[Exercise] Transcribe each line below without altering anything.

BEGIN Given records

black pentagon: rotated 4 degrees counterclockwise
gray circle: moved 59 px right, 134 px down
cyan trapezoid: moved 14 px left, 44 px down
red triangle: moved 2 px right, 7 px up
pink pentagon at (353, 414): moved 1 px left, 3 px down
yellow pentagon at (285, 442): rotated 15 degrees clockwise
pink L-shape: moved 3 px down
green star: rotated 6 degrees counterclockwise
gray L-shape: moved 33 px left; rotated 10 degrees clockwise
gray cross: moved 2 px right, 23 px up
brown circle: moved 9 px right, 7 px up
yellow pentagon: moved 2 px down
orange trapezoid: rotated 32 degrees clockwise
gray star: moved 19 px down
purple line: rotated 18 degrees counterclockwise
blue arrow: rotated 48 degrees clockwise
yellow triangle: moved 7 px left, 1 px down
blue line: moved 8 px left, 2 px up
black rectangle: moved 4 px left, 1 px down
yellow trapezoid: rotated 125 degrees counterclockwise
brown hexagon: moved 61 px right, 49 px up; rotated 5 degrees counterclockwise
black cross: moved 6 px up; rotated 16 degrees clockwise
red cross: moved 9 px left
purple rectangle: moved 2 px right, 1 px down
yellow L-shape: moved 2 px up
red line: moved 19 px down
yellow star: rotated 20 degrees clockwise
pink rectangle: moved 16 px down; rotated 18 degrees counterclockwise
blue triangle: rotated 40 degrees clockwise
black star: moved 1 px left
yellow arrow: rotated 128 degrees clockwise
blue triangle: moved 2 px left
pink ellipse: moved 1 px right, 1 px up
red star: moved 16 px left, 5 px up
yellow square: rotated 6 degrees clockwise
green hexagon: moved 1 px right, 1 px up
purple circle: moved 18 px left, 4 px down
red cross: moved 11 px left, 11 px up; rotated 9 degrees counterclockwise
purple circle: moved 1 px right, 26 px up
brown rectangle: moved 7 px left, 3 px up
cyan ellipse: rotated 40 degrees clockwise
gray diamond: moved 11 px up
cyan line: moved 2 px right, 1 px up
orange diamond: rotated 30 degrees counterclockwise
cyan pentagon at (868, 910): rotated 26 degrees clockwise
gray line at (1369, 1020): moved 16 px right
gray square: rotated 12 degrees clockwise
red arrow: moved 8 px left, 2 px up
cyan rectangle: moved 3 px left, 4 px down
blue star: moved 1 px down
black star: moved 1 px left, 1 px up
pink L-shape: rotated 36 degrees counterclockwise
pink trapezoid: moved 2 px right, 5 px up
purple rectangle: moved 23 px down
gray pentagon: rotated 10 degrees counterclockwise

END Given records

[Exercise result]
black pentagon: rotated 4 degrees counterclockwise
gray circle: moved 59 px right, 134 px down
cyan trapezoid: moved 14 px left, 44 px down
red triangle: moved 2 px right, 7 px up
pink pentagon at (353, 414): moved 1 px left, 3 px down
yellow pentagon at (285, 442): rotated 15 degrees clockwise
pink L-shape: moved 3 px down
green star: rotated 6 degrees counterclockwise
gray L-shape: moved 33 px left; rotated 10 degrees clockwise
gray cross: moved 2 px right, 23 px up
brown circle: moved 9 px right, 7 px up
yellow pentagon: moved 2 px down
orange trapezoid: rotated 32 degrees clockwise
gray star: moved 19 px down
purple line: rotated 18 degrees counterclockwise
blue arrow: rotated 48 degrees clockwise
yellow triangle: moved 7 px left, 1 px down
blue line: moved 8 px left, 2 px up
black rectangle: moved 4 px left, 1 px down
yellow trapezoid: rotated 125 degrees counterclockwise
brown hexagon: moved 61 px right, 49 px up; rotated 5 degrees counterclockwise
black cross: moved 6 px up; rotated 16 degrees clockwise
red cross: moved 9 px left
purple rectangle: moved 2 px right, 1 px down
yellow L-shape: moved 2 px up
red line: moved 19 px down
yellow star: rotated 20 degrees clockwise
pink rectangle: moved 16 px down; rotated 18 degrees counterclockwise
blue triangle: rotated 40 degrees clockwise
black star: moved 1 px left
yellow arrow: rotated 128 degrees clockwise
blue triangle: moved 2 px left
pink ellipse: moved 1 px right, 1 px up
red star: moved 16 px left, 5 px up
yellow square: rotated 6 degrees clockwise
green hexagon: moved 1 px right, 1 px up
purple circle: moved 18 px left, 4 px down
red cross: moved 11 px left, 11 px up; rotated 9 degrees counterclockwise
purple circle: moved 1 px right, 26 px up
brown rectangle: moved 7 px left, 3 px up
cyan ellipse: rotated 40 degrees clockwise
gray diamond: moved 11 px up
cyan line: moved 2 px right, 1 px up
orange diamond: rotated 30 degrees counterclockwise
cyan pentagon at (868, 910): rotated 26 degrees clockwise
gray line at (1369, 1020): moved 16 px right
gray square: rotated 12 degrees clockwise
red arrow: moved 8 px left, 2 px up
cyan rectangle: moved 3 px left, 4 px down
blue star: moved 1 px down
black star: moved 1 px left, 1 px up
pink L-shape: rotated 36 degrees counterclockwise
pink trapezoid: moved 2 px right, 5 px up
purple rectangle: moved 23 px down
gray pentagon: rotated 10 degrees counterclockwise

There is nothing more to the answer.